Job
Using the listing below, copy exactly the lines from the one containing "turquoise fork: [50,399,159,441]" to the one containing "turquoise nut: [340,179,389,219]", both lines included, and no others.

Data shown
· · · · ·

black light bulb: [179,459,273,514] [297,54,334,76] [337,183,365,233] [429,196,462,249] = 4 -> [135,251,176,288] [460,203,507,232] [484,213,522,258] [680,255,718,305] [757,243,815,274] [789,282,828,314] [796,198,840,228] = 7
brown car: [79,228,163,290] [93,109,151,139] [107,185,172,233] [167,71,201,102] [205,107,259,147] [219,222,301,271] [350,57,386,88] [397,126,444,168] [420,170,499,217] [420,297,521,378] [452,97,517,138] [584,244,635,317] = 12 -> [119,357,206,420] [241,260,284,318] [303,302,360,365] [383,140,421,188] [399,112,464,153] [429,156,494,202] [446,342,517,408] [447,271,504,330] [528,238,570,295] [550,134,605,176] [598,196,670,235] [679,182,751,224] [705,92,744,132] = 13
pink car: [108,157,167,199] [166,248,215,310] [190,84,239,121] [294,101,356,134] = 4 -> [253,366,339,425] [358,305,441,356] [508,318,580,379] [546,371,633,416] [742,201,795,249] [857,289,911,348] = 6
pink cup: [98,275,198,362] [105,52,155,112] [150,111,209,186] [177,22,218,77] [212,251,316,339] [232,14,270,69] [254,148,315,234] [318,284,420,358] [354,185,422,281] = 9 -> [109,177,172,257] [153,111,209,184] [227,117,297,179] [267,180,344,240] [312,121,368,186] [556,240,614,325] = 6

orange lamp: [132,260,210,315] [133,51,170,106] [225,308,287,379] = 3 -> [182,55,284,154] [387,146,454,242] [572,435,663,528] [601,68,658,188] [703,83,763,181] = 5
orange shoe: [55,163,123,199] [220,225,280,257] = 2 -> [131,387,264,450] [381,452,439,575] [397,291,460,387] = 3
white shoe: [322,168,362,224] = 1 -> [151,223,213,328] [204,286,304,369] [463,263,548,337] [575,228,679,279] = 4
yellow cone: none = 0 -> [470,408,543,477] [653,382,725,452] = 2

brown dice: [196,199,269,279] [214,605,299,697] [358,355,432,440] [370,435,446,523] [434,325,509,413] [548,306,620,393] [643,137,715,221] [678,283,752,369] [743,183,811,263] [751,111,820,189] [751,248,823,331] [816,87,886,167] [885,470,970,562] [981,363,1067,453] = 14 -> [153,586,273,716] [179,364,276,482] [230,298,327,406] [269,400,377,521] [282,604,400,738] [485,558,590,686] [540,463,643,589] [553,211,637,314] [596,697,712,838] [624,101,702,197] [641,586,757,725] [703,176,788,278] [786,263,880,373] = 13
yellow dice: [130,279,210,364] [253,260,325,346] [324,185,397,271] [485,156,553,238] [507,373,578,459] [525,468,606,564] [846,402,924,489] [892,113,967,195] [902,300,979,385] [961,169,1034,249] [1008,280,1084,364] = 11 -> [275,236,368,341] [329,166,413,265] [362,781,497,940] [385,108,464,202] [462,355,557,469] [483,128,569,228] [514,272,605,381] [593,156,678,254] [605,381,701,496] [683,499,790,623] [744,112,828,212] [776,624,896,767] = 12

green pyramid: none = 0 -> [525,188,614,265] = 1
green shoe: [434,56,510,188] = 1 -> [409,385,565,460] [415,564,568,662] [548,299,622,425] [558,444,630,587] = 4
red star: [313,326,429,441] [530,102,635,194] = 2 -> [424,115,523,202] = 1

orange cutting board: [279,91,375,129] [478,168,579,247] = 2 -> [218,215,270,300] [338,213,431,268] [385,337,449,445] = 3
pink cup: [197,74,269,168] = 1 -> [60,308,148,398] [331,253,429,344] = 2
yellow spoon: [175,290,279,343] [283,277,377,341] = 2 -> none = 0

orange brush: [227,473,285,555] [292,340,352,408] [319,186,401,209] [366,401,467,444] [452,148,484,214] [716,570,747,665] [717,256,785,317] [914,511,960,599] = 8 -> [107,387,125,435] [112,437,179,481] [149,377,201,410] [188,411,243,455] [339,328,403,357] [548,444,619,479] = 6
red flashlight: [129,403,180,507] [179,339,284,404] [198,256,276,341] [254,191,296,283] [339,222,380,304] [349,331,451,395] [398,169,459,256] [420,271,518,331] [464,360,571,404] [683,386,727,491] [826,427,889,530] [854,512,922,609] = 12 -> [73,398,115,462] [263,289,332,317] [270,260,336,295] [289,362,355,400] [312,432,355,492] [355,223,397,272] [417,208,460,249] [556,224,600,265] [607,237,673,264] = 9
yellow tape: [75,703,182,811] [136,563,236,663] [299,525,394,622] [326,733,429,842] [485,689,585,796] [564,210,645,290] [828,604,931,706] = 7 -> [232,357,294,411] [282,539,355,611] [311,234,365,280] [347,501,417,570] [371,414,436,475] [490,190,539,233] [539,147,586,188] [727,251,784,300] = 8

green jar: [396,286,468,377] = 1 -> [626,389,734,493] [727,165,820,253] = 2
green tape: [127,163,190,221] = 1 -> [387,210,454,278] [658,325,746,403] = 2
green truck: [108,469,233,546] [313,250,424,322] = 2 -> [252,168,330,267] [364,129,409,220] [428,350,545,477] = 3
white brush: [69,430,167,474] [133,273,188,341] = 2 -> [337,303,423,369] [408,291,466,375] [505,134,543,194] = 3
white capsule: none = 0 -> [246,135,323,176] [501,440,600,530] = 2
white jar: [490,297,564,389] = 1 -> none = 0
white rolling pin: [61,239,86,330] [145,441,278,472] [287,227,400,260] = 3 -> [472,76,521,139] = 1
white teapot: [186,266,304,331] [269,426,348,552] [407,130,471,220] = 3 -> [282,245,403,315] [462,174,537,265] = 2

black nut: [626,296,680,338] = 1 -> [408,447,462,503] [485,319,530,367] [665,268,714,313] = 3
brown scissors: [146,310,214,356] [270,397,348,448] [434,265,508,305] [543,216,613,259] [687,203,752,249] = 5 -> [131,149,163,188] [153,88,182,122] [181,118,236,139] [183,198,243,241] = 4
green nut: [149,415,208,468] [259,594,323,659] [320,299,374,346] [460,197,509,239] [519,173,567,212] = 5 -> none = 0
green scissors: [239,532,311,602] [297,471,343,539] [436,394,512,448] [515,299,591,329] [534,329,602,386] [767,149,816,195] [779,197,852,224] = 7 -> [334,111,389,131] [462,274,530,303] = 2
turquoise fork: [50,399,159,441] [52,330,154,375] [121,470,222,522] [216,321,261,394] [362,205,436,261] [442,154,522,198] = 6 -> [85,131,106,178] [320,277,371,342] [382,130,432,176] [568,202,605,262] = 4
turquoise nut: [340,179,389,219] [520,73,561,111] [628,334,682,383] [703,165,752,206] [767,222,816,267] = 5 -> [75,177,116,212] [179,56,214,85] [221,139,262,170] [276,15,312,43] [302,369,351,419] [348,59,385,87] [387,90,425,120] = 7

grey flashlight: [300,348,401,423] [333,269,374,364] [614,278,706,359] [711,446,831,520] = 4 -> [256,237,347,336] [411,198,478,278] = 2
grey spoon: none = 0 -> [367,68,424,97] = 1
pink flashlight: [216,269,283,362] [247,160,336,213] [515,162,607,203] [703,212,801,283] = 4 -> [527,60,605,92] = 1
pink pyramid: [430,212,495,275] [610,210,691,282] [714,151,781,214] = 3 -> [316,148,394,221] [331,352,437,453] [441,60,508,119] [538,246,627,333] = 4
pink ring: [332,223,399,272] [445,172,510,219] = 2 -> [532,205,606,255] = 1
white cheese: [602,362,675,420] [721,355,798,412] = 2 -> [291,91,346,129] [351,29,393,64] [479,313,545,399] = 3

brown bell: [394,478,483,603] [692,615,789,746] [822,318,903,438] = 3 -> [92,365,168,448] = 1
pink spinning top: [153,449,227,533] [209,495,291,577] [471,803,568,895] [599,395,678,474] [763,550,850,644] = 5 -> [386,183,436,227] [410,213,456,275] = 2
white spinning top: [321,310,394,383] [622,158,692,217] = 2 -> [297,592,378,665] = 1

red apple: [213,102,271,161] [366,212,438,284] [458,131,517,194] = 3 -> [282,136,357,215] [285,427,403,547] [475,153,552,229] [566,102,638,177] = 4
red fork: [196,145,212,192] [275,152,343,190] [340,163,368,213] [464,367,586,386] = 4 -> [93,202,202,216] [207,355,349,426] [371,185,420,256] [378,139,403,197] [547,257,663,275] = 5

· · · · ·

Worked solution
turquoise fork: [50,399,159,441] [52,330,154,375] [121,470,222,522] [216,321,261,394] [362,205,436,261] [442,154,522,198] = 6 -> [85,131,106,178] [320,277,371,342] [382,130,432,176] [568,202,605,262] = 4
turquoise nut: [340,179,389,219] [520,73,561,111] [628,334,682,383] [703,165,752,206] [767,222,816,267] = 5 -> [75,177,116,212] [179,56,214,85] [221,139,262,170] [276,15,312,43] [302,369,351,419] [348,59,385,87] [387,90,425,120] = 7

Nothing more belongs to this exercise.